(Revision tracking records)
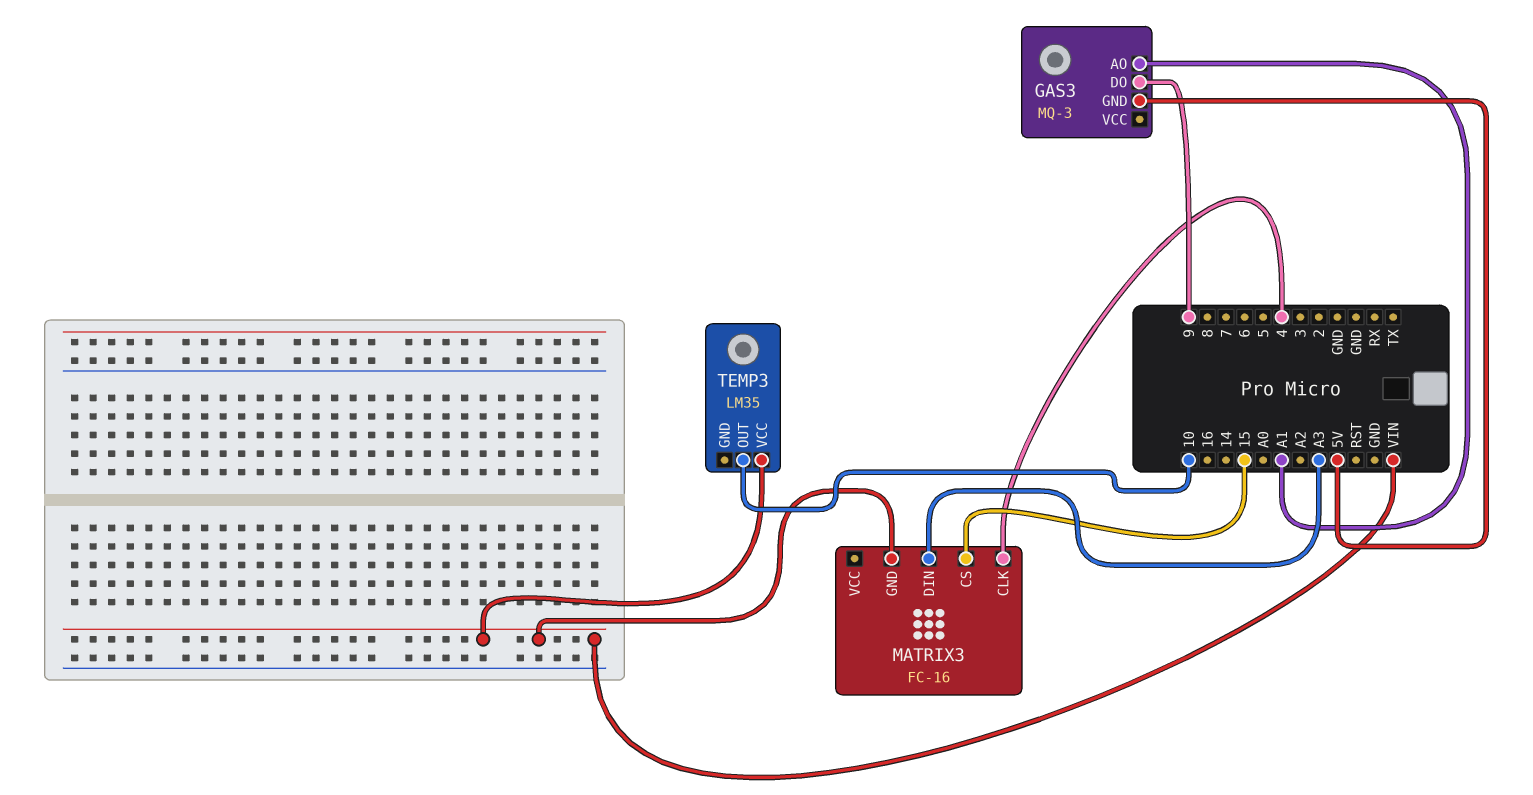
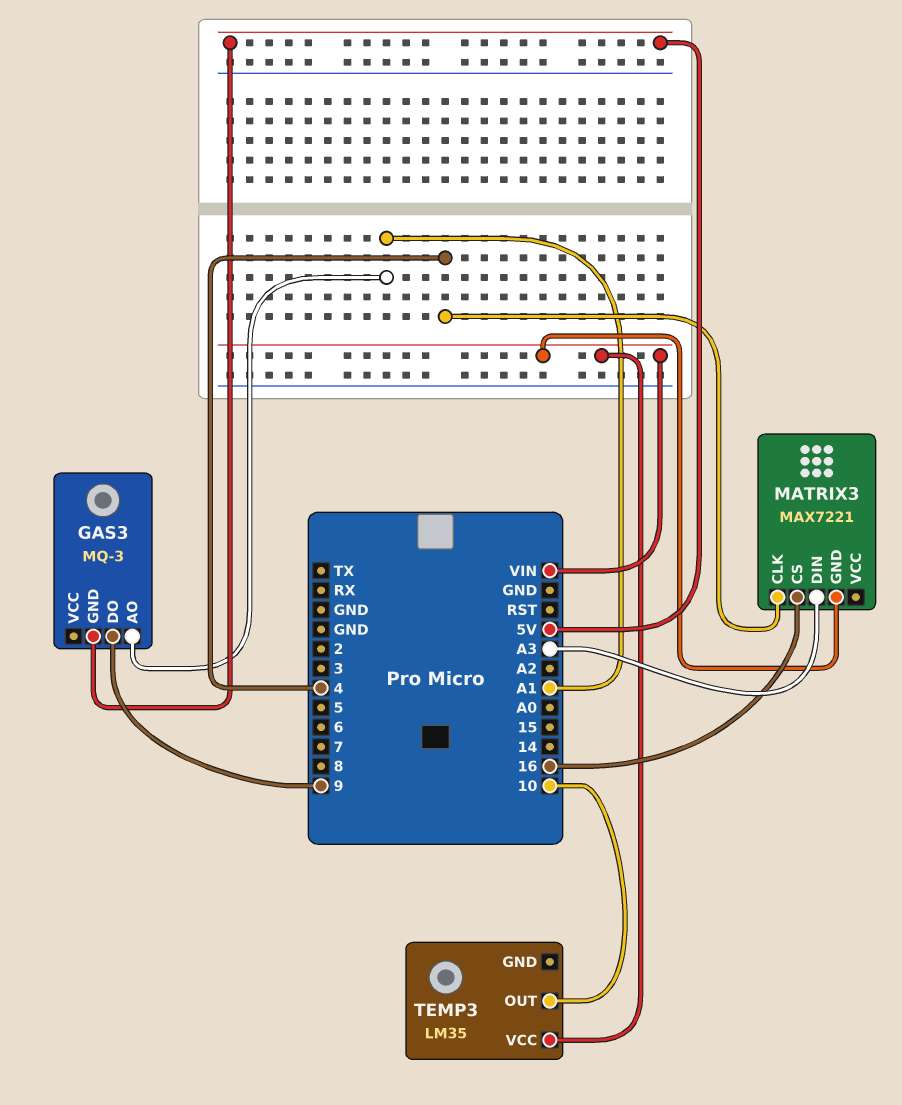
MATRIX3: FC-16 -> MAX7221
MATRIX3 pin CS: 15 -> 16

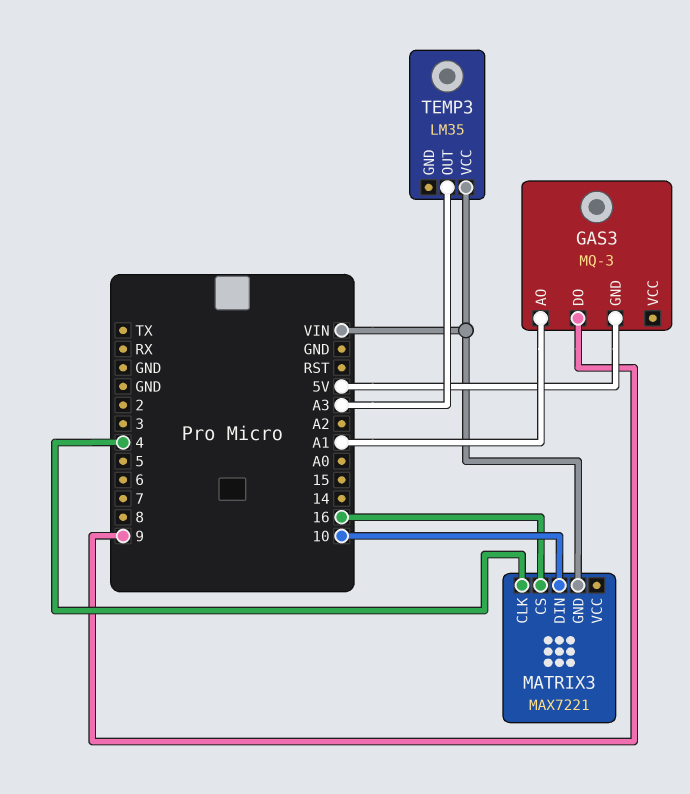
MATRIX3 pin DIN: A3 -> 10
TEMP3 pin OUT: 10 -> A3

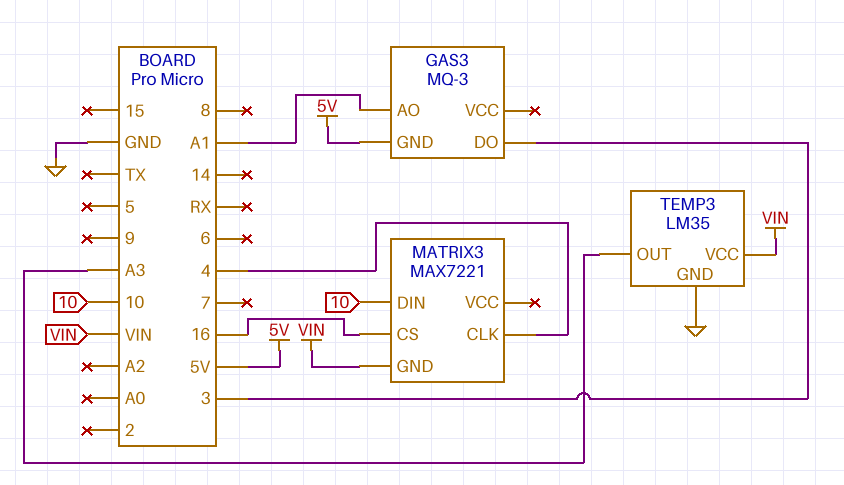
GAS3 pin DO: 9 -> 3
TEMP3 pin GND: none -> GND

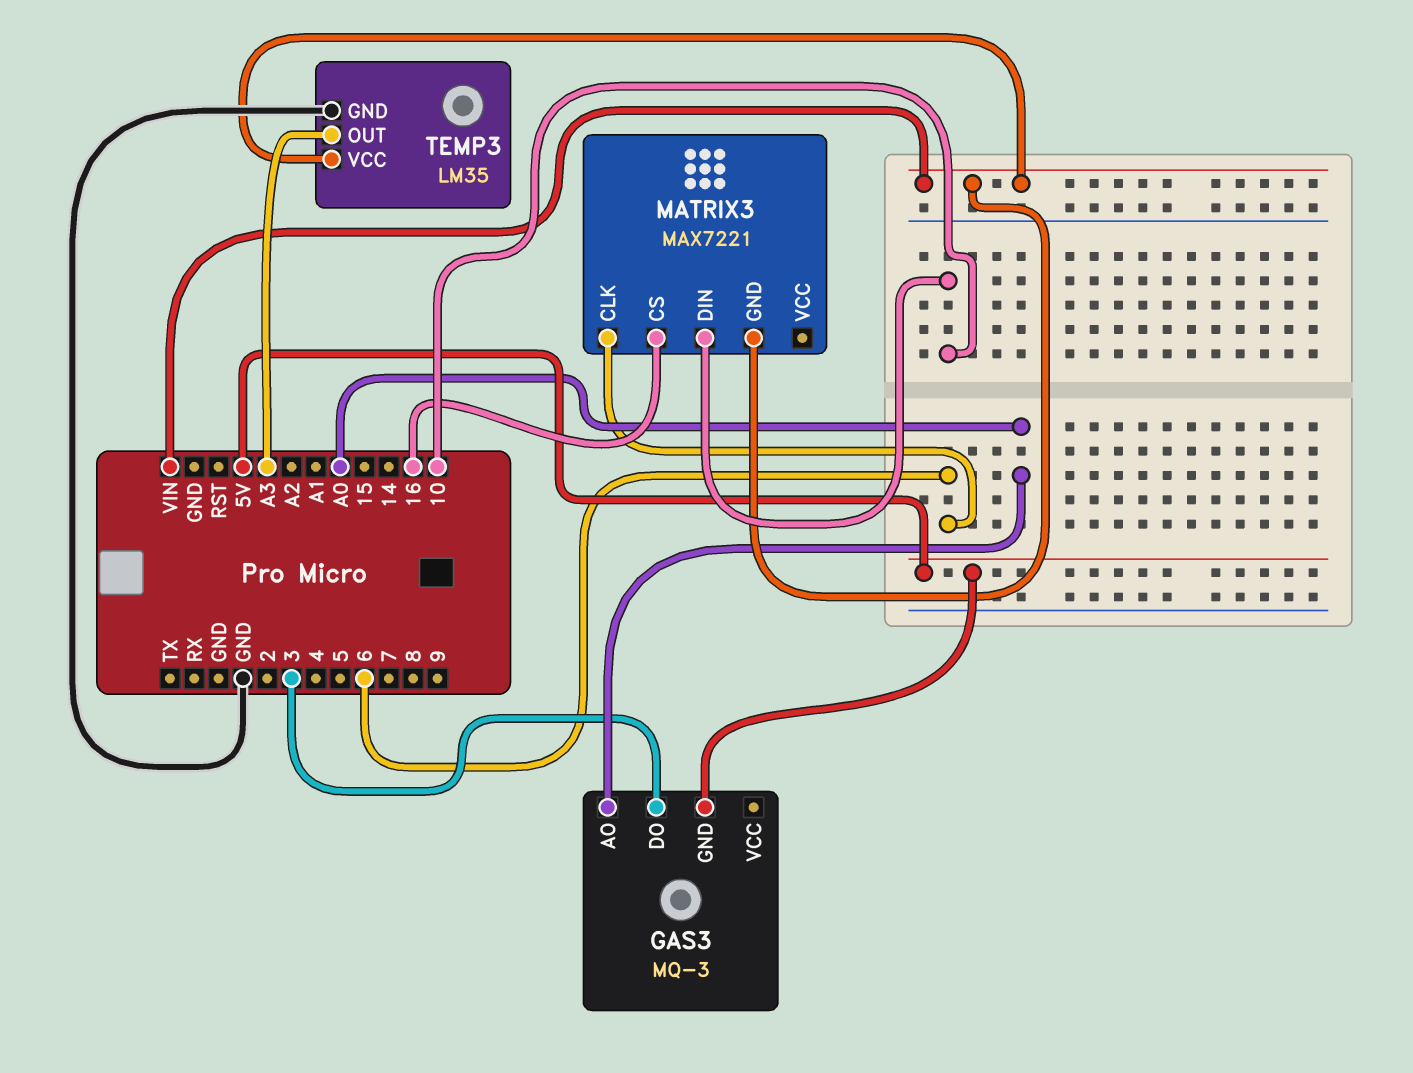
GAS3 pin AO: A1 -> A0
MATRIX3 pin CLK: 4 -> 6

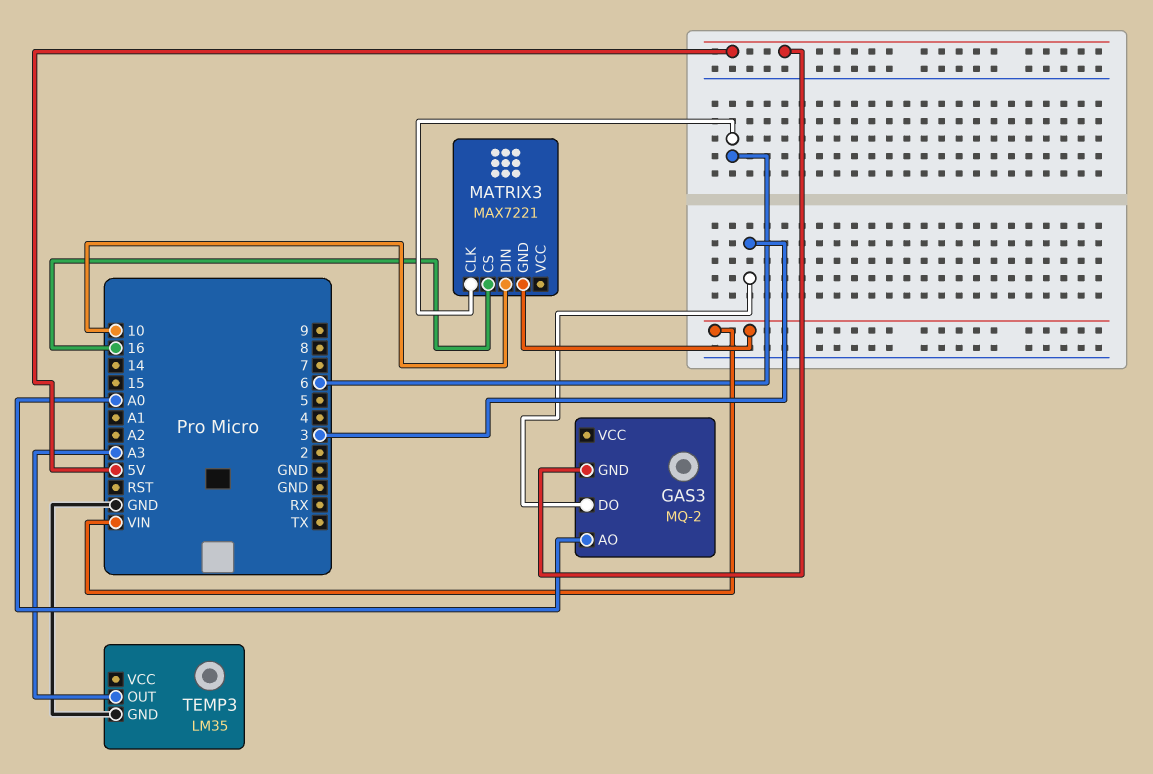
GAS3: MQ-3 -> MQ-2
TEMP3 pin VCC: VIN -> none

■ What to do
An exact transcription of all the entries is required, without the pictures.

■ Written response
MATRIX3: FC-16 -> MAX7221
MATRIX3 pin CS: 15 -> 16

MATRIX3 pin DIN: A3 -> 10
TEMP3 pin OUT: 10 -> A3

GAS3 pin DO: 9 -> 3
TEMP3 pin GND: none -> GND

GAS3 pin AO: A1 -> A0
MATRIX3 pin CLK: 4 -> 6

GAS3: MQ-3 -> MQ-2
TEMP3 pin VCC: VIN -> none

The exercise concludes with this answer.